Input material:
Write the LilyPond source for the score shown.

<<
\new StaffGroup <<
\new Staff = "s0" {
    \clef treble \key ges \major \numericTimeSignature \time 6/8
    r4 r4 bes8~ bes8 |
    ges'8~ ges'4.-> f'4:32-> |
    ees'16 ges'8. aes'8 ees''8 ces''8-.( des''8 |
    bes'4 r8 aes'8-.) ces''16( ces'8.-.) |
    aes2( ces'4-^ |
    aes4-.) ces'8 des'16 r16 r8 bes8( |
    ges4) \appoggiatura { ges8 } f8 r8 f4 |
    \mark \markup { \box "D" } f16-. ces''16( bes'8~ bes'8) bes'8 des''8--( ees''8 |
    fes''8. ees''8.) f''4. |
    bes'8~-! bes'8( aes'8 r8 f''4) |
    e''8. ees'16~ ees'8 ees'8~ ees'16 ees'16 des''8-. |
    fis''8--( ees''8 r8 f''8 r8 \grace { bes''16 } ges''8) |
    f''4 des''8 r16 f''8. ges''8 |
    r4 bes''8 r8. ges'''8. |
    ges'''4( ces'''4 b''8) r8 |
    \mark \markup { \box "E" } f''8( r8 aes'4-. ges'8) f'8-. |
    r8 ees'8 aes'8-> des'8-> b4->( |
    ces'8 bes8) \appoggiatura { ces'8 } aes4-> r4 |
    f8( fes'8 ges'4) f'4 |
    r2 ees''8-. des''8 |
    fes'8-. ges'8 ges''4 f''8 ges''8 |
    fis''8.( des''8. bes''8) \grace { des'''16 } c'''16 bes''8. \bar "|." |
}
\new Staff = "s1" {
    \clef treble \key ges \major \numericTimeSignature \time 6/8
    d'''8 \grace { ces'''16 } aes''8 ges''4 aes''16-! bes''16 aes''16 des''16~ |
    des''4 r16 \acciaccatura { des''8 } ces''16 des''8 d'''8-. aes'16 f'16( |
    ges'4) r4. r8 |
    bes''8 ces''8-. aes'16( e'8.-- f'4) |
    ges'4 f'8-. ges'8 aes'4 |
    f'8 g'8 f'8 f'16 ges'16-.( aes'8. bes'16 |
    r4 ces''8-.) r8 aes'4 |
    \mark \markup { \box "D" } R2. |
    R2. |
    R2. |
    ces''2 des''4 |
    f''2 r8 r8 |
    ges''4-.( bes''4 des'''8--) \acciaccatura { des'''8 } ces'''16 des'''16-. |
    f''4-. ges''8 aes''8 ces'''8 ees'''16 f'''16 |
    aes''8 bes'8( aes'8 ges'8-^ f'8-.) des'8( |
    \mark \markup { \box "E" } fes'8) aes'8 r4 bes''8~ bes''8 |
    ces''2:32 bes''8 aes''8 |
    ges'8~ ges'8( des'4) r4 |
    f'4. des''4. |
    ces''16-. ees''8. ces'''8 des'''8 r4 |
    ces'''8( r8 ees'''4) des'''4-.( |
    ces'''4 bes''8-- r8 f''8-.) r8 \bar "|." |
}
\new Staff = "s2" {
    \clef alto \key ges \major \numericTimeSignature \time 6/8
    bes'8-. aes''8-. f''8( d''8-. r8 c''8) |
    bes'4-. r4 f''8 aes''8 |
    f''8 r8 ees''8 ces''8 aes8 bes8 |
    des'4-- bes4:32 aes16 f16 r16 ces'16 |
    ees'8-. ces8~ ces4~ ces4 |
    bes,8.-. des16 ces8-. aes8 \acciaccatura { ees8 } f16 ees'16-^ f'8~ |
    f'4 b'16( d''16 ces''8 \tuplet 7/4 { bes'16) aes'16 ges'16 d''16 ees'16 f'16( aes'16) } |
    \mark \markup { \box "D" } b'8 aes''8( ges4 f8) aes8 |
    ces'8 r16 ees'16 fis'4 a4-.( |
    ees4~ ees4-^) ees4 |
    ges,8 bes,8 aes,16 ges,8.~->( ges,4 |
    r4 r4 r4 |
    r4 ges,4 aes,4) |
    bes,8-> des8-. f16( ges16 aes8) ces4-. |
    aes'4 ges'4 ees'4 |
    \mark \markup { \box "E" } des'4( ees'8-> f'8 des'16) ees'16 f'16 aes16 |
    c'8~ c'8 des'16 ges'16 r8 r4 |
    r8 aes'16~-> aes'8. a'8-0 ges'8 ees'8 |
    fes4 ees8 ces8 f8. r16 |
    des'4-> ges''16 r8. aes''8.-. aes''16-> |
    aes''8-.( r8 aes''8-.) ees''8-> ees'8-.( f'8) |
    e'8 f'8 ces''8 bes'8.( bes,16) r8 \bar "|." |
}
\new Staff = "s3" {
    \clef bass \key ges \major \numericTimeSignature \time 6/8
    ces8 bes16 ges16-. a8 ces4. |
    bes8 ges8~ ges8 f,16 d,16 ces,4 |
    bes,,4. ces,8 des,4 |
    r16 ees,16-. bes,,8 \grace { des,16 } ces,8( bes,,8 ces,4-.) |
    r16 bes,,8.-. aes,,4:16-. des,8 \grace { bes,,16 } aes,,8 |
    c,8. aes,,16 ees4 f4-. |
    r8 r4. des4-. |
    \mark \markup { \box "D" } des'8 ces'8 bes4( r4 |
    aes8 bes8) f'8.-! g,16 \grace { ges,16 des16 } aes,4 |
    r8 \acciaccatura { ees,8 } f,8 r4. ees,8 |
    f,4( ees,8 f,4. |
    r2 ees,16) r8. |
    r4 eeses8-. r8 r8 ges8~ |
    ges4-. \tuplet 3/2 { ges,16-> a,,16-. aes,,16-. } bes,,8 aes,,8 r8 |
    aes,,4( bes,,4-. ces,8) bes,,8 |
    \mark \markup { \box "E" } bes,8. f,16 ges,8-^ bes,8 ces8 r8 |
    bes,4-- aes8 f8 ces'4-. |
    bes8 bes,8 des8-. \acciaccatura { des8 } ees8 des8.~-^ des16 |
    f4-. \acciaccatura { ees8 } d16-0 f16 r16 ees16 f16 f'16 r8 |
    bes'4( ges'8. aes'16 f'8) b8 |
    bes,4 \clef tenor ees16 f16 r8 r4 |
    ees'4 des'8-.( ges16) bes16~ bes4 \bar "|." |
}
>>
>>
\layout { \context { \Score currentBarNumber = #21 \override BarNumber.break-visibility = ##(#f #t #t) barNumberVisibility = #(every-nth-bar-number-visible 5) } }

Problem statement: Pick out every line of the material above that contains the string "mark", and copy each of those lines.

Result of this exercise:
    \mark \markup { \box "D" } f16-. ces''16( bes'8~ bes'8) bes'8 des''8--( ees''8 |
    \mark \markup { \box "E" } f''8( r8 aes'4-. ges'8) f'8-. |
    \mark \markup { \box "D" } R2. |
    \mark \markup { \box "E" } fes'8) aes'8 r4 bes''8~ bes''8 |
    \mark \markup { \box "D" } b'8 aes''8( ges4 f8) aes8 |
    \mark \markup { \box "E" } des'4( ees'8-> f'8 des'16) ees'16 f'16 aes16 |
    \mark \markup { \box "D" } des'8 ces'8 bes4( r4 |
    \mark \markup { \box "E" } bes,8. f,16 ges,8-^ bes,8 ces8 r8 |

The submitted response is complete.